## Contour annotation records
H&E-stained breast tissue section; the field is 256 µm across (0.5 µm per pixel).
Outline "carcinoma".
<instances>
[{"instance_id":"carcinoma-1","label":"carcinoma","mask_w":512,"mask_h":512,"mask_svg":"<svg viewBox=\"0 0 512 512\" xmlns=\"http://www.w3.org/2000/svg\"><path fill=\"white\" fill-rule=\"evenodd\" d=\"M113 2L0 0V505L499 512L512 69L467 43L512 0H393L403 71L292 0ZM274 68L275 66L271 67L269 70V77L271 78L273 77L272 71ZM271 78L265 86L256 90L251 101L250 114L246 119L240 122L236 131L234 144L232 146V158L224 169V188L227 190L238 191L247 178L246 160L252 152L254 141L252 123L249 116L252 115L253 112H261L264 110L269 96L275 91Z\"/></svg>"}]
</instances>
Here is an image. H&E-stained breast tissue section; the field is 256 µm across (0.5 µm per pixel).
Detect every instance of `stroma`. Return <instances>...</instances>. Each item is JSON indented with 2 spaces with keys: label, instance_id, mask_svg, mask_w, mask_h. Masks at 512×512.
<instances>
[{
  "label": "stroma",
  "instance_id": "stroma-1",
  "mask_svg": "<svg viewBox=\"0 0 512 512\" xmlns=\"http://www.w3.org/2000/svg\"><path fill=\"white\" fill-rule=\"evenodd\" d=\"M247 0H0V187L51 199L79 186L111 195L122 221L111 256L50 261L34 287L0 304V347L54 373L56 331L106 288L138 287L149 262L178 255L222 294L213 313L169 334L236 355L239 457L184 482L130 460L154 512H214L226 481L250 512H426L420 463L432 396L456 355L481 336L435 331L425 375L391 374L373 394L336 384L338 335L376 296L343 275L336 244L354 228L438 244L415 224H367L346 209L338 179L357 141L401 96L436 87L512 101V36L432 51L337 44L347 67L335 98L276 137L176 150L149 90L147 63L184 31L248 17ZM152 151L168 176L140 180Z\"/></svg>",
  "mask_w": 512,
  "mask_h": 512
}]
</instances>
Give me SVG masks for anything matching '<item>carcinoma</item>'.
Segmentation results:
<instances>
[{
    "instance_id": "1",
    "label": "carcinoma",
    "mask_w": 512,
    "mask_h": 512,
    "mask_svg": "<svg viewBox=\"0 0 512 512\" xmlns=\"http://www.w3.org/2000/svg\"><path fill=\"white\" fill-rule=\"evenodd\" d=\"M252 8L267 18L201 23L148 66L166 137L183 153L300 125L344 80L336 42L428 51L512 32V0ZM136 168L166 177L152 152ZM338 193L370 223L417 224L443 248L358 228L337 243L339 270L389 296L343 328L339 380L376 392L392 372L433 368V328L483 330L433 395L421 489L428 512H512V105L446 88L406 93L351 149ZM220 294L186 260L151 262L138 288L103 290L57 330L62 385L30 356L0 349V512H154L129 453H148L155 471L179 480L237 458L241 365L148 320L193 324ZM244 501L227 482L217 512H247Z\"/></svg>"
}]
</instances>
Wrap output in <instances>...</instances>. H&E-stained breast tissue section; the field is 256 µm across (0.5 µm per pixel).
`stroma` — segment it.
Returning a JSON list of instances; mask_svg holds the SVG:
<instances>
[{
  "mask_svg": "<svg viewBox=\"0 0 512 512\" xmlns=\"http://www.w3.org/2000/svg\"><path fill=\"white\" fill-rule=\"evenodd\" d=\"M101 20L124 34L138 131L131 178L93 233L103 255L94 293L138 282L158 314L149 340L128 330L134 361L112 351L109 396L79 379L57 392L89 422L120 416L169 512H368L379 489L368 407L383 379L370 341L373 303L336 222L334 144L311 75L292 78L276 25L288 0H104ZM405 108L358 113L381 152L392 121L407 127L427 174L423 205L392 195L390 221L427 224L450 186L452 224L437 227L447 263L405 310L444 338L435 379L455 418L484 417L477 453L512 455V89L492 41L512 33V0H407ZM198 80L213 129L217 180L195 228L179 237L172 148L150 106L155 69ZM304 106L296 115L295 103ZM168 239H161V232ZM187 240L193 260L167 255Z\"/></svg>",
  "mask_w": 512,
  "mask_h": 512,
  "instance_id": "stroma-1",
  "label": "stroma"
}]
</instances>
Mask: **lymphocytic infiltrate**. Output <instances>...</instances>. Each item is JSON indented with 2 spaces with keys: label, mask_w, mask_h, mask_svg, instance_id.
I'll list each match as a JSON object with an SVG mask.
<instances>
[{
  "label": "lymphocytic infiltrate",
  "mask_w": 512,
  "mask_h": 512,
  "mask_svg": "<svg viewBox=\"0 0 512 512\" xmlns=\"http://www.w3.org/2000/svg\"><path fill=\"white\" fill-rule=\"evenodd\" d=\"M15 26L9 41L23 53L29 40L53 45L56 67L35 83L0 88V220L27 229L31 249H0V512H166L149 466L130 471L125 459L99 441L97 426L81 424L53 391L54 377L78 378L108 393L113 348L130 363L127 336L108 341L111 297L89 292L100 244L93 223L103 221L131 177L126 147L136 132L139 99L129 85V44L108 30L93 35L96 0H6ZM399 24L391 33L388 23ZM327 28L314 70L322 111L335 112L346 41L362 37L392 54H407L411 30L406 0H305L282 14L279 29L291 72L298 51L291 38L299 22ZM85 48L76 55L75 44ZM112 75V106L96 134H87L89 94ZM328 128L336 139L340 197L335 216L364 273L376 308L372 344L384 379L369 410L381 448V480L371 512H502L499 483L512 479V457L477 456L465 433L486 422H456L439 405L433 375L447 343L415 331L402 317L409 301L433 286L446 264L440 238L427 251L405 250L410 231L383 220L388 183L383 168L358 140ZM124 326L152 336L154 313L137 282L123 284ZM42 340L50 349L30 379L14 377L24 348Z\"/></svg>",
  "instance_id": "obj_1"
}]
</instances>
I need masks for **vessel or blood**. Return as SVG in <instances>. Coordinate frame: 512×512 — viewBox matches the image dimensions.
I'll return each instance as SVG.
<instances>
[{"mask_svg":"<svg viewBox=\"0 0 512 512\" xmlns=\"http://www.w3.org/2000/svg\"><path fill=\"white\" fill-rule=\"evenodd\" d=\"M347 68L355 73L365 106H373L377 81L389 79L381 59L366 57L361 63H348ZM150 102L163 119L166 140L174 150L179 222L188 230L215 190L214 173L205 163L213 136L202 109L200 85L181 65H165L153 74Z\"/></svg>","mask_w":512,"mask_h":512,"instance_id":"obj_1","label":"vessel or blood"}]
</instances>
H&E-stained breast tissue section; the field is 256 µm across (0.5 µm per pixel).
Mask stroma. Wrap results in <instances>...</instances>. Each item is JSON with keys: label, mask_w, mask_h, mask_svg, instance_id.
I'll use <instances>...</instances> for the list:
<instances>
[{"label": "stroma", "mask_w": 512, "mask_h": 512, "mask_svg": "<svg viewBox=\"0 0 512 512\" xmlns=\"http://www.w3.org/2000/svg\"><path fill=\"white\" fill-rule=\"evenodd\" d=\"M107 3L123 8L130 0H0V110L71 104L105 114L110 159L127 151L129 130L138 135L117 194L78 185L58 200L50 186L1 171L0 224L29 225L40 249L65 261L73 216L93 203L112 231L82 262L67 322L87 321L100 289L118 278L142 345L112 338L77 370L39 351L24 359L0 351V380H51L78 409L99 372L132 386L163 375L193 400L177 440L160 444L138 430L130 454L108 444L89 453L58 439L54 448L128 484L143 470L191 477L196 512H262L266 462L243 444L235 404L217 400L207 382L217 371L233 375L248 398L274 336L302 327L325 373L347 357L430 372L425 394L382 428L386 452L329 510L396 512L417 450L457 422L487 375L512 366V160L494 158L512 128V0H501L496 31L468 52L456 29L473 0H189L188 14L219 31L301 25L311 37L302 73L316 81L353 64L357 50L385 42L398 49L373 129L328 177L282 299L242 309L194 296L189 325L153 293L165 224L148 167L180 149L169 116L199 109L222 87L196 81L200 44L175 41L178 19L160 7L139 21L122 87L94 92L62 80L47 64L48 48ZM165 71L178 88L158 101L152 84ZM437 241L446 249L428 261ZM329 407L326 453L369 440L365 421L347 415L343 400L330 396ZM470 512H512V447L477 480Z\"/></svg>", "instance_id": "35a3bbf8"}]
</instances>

## THE EXERCISE
Restate, word for word and with nothing added, the lines from the first line of the listing through the one where "Here is an image." stands.

## WRITTEN SOLUTION
H&E-stained breast tissue section; the field is 256 µm across (0.5 µm per pixel).
Outline "carcinoma".
<instances>
[{"instance_id":"carcinoma-1","label":"carcinoma","mask_w":512,"mask_h":512,"mask_svg":"<svg viewBox=\"0 0 512 512\" xmlns=\"http://www.w3.org/2000/svg\"><path fill=\"white\" fill-rule=\"evenodd\" d=\"M113 2L0 0V505L499 512L512 69L467 43L512 0H393L403 71L292 0ZM274 68L275 66L271 67L269 70V77L271 78L273 77L272 71ZM271 78L265 86L256 90L251 101L250 114L246 119L240 122L236 131L234 144L232 146V158L224 169V188L227 190L238 191L247 178L246 160L252 152L254 141L252 123L249 116L252 115L253 112H261L264 110L269 96L275 91Z\"/></svg>"}]
</instances>
Here is an image. H&E-stained breast tissue section; the field is 256 µm across (0.5 µm per pixel).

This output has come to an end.